Wherever pictures occur in the entries below, leave them out and retype the rest exactly.

Content revision data
§

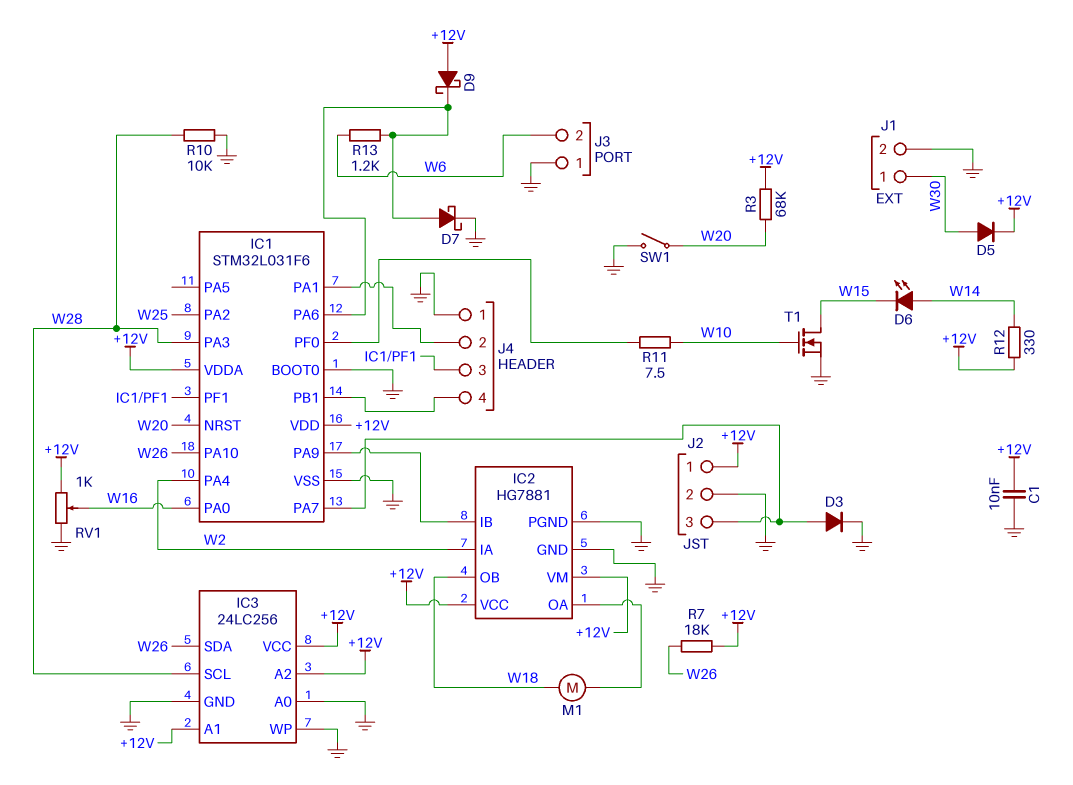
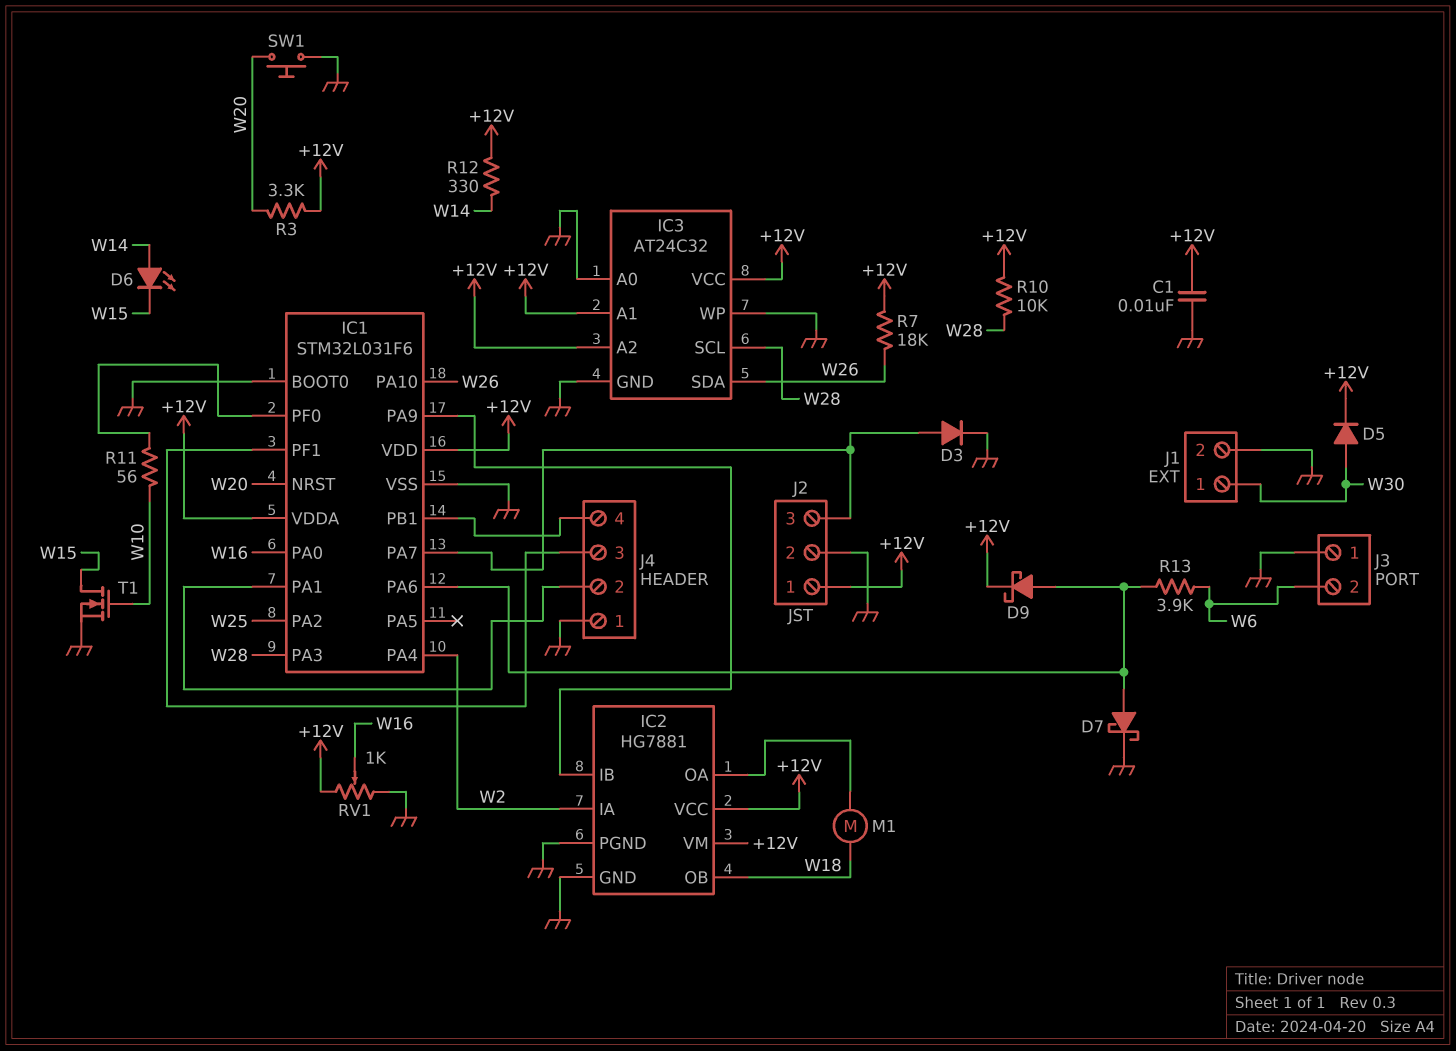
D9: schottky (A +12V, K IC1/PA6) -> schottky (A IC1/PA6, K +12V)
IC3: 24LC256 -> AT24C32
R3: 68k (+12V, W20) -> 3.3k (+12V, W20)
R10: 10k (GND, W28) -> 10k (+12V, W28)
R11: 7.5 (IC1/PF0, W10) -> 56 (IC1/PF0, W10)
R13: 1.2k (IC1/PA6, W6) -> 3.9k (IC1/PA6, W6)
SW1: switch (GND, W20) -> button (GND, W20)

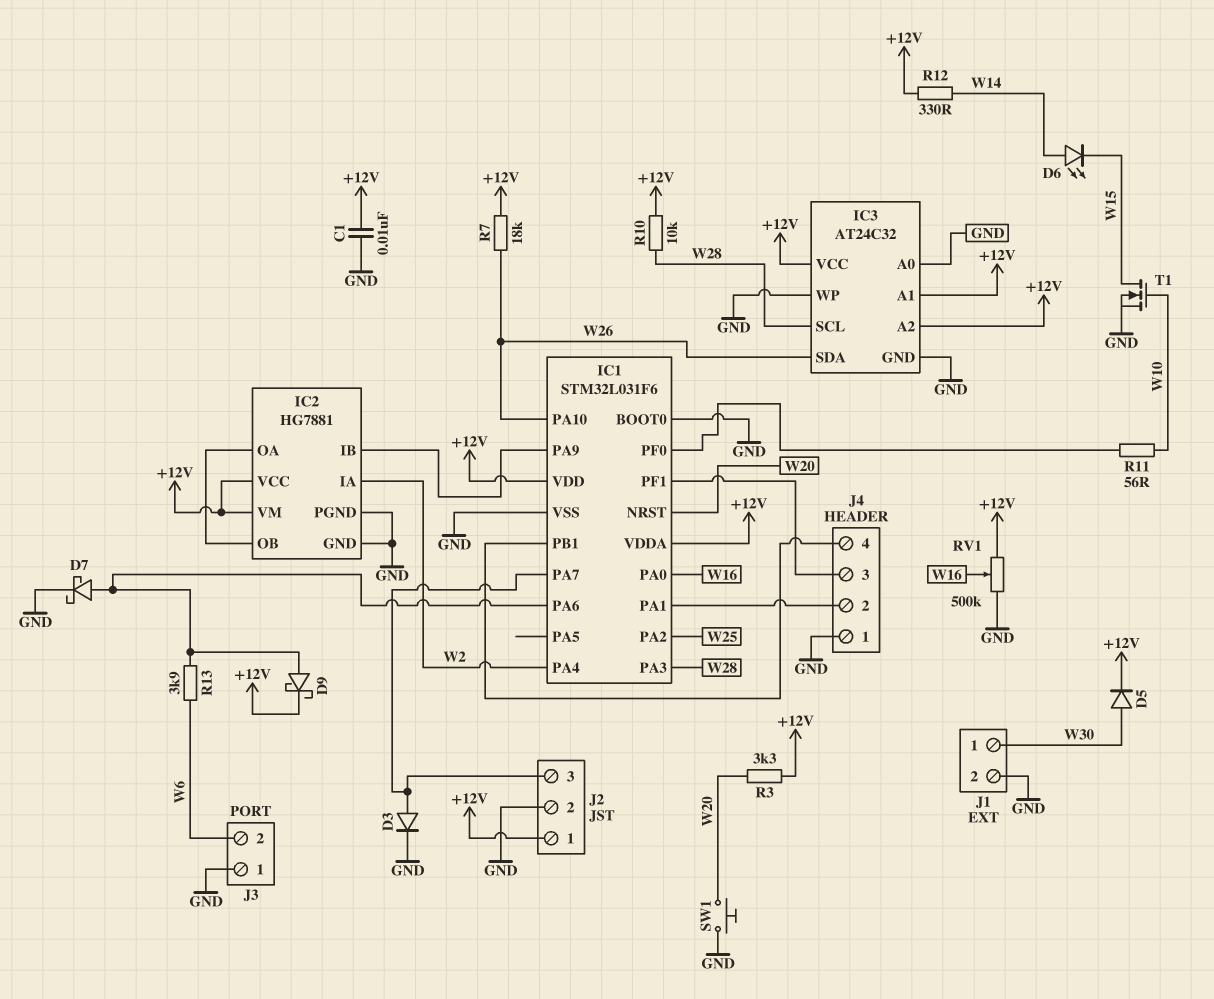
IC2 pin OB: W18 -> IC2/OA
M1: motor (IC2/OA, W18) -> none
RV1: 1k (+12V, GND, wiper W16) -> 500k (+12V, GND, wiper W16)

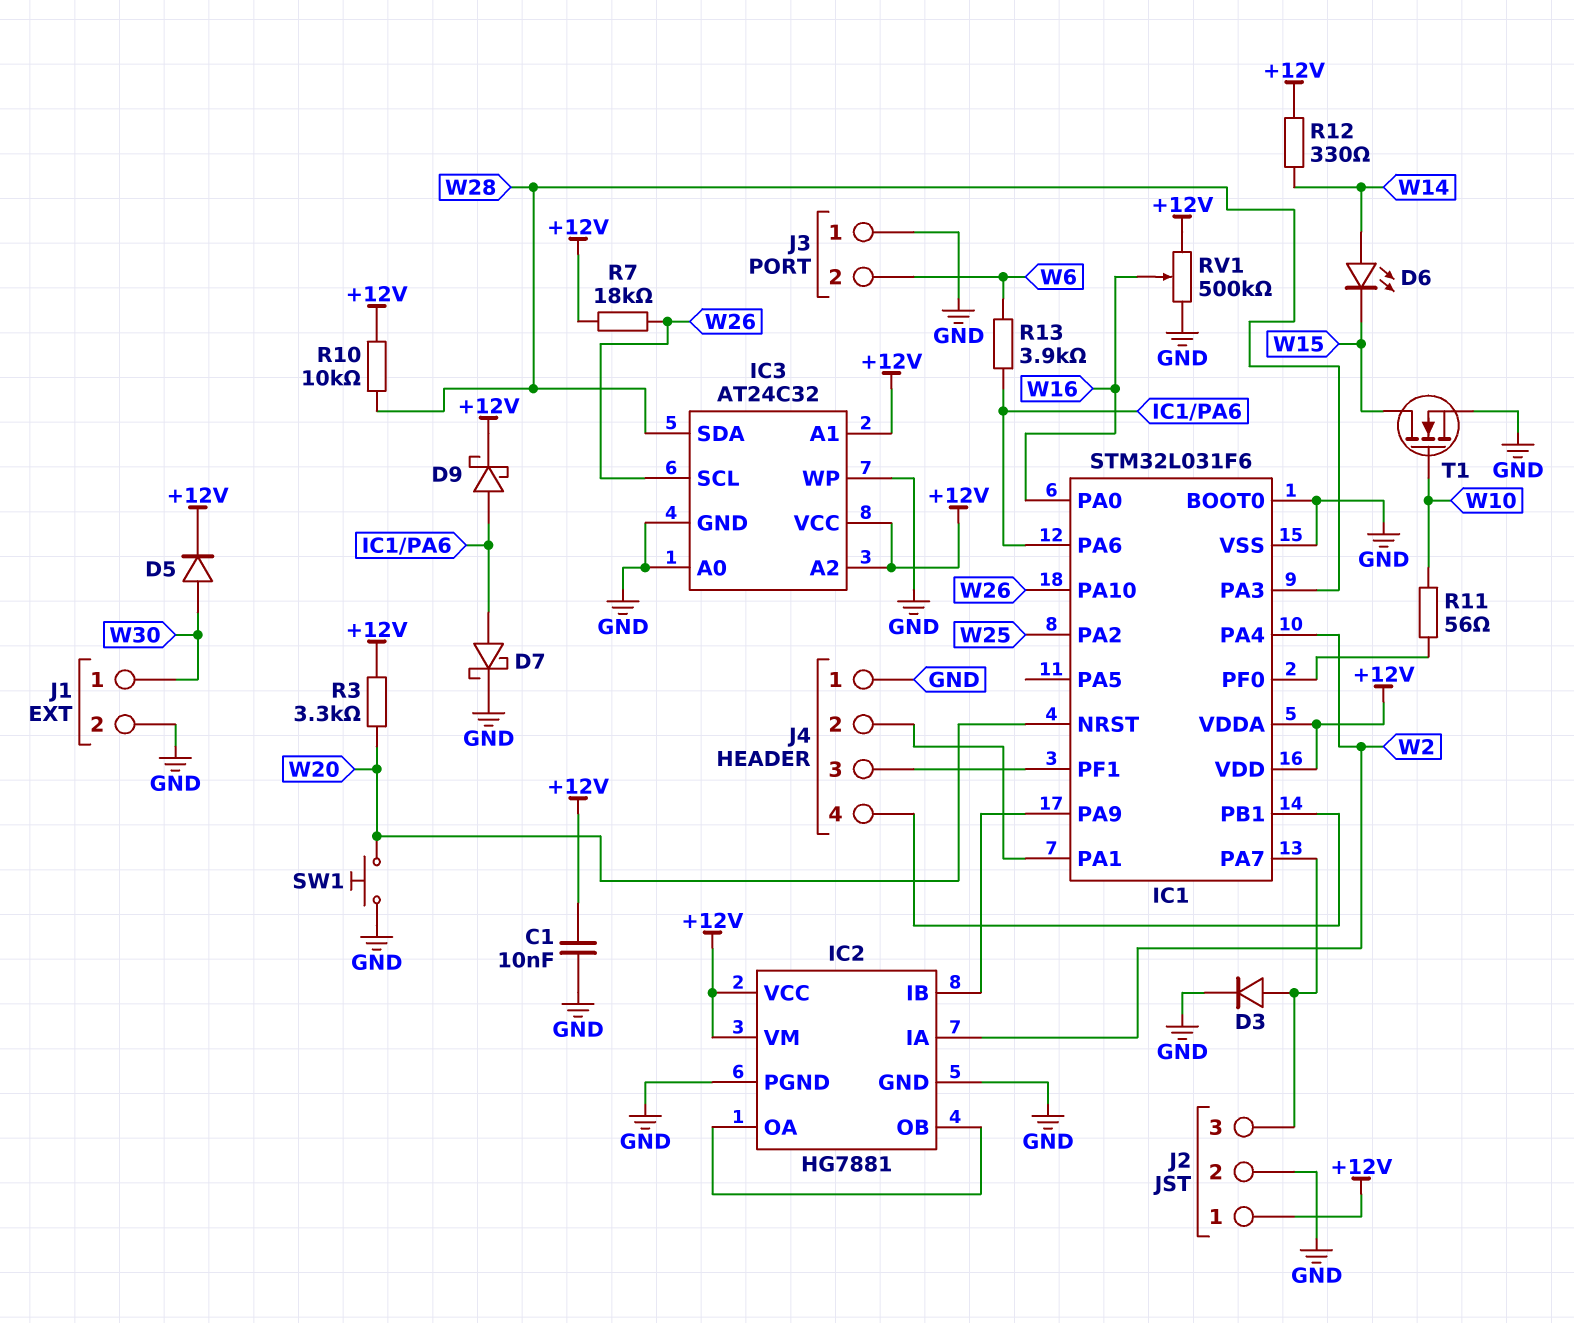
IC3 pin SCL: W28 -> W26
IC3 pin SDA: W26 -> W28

§

Reply to the exercise
D9: schottky (A +12V, K IC1/PA6) -> schottky (A IC1/PA6, K +12V)
IC3: 24LC256 -> AT24C32
R3: 68k (+12V, W20) -> 3.3k (+12V, W20)
R10: 10k (GND, W28) -> 10k (+12V, W28)
R11: 7.5 (IC1/PF0, W10) -> 56 (IC1/PF0, W10)
R13: 1.2k (IC1/PA6, W6) -> 3.9k (IC1/PA6, W6)
SW1: switch (GND, W20) -> button (GND, W20)

IC2 pin OB: W18 -> IC2/OA
M1: motor (IC2/OA, W18) -> none
RV1: 1k (+12V, GND, wiper W16) -> 500k (+12V, GND, wiper W16)

IC3 pin SCL: W28 -> W26
IC3 pin SDA: W26 -> W28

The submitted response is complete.